In the records below, find the line containing "green tape: 4 -> 3" and transcribe it and every line after it exactly; leave the pictures out.

□ □ □ □ □ □ □

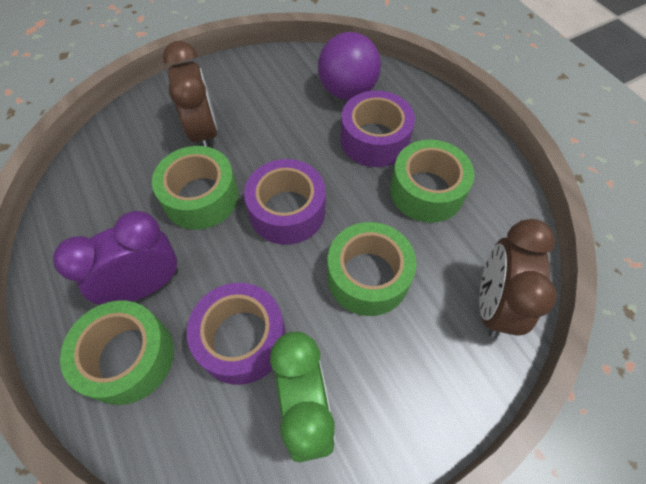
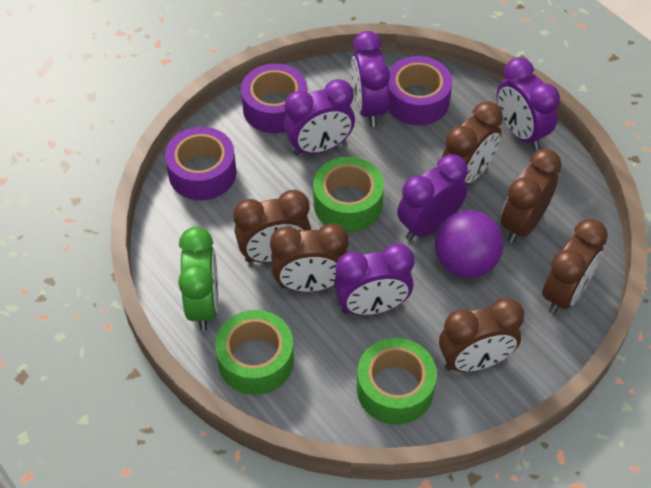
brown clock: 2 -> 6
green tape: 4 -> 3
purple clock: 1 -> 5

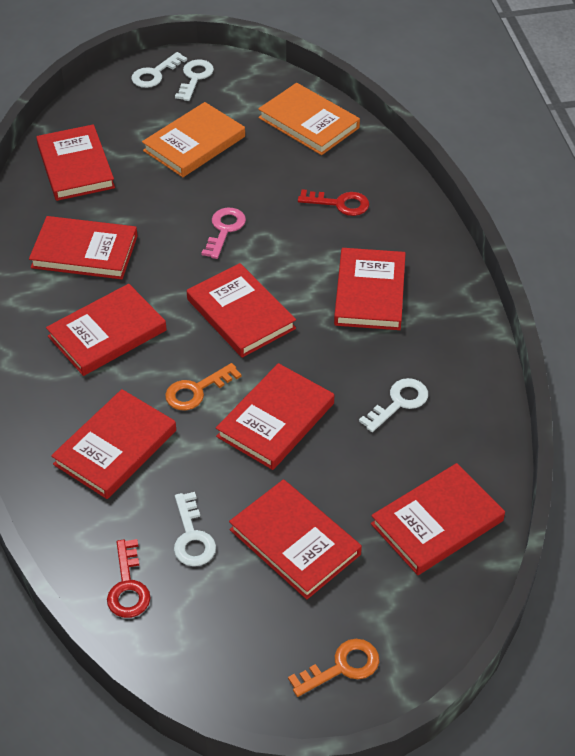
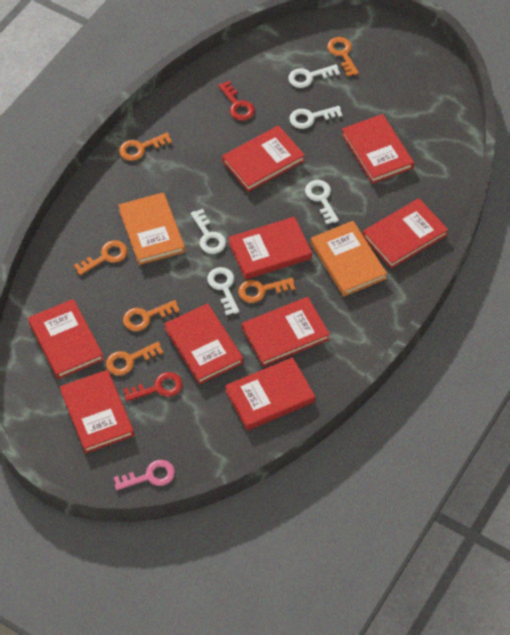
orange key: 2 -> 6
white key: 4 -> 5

□ □ □ □ □ □ □

• Exercise response
green tape: 4 -> 3
purple clock: 1 -> 5

orange key: 2 -> 6
white key: 4 -> 5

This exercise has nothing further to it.